Task: How many lines of these entries hold the string "yellow"? Reply with the number alone.

BEGIN Records for the task

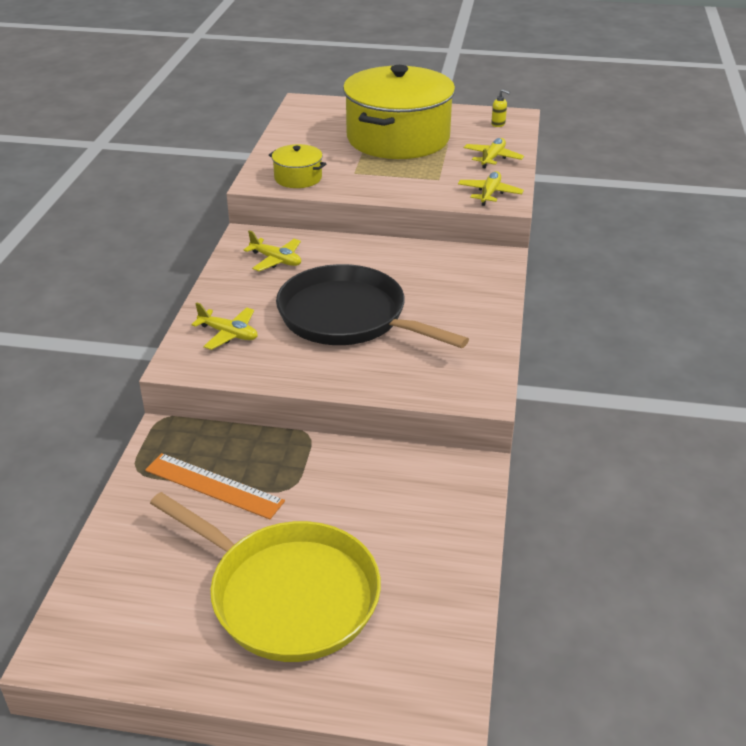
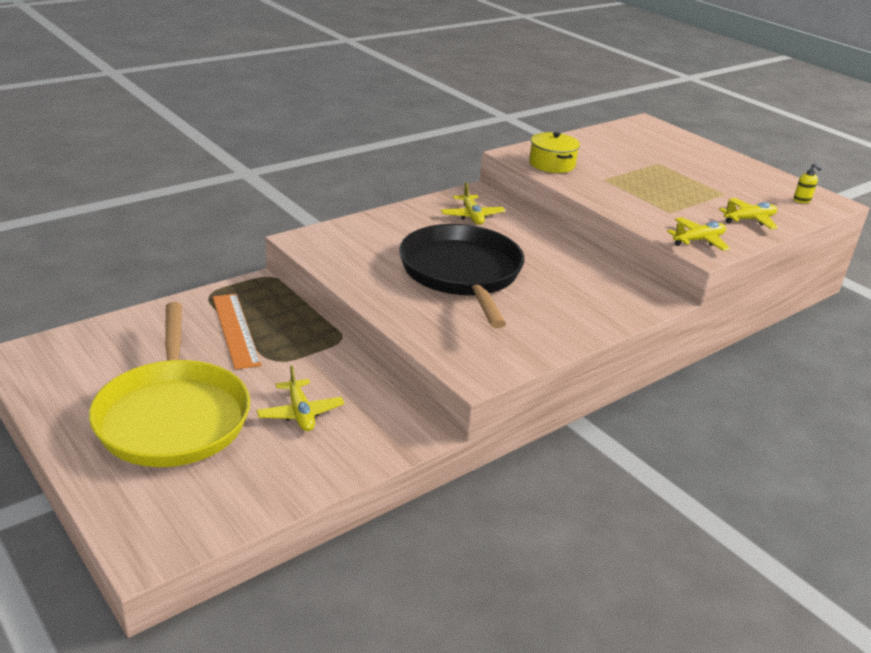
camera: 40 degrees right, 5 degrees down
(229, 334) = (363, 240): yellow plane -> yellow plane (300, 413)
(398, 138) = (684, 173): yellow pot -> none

END Records for the task
BEGIN Records for the task

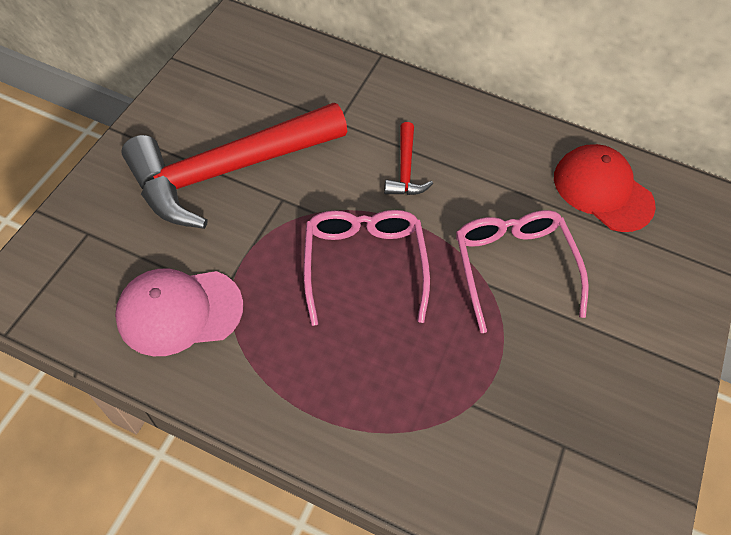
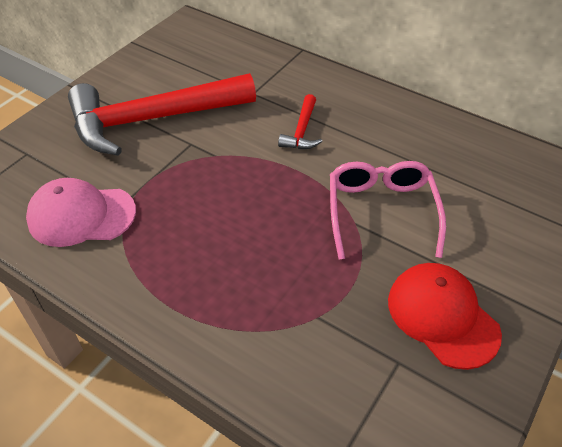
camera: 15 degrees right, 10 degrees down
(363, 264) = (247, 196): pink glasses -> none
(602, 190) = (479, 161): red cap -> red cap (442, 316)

END Records for the task

Response for this exercise: 2